**DATA BLOCK**:
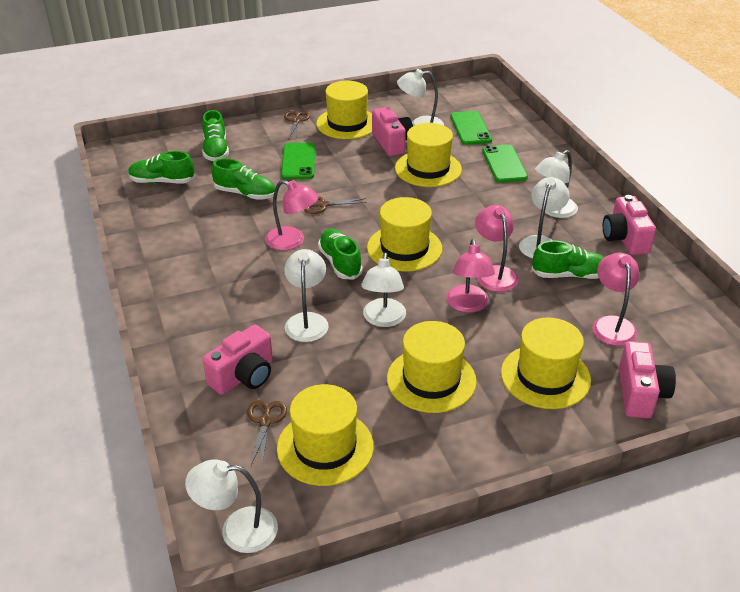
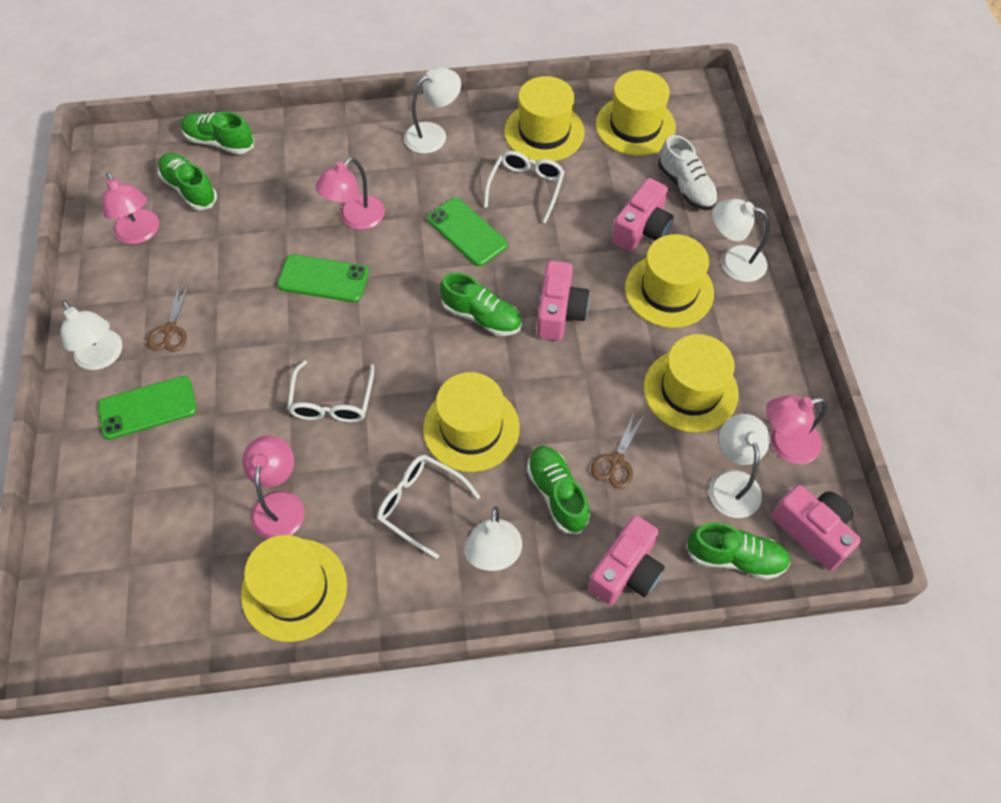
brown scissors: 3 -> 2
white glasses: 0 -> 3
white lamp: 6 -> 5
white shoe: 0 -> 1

**WHAT THE TASK ASKS**: A verbatim transcript of the material above, with images dropped, is the expected output.

**EXERCISE ANSWER**:
brown scissors: 3 -> 2
white glasses: 0 -> 3
white lamp: 6 -> 5
white shoe: 0 -> 1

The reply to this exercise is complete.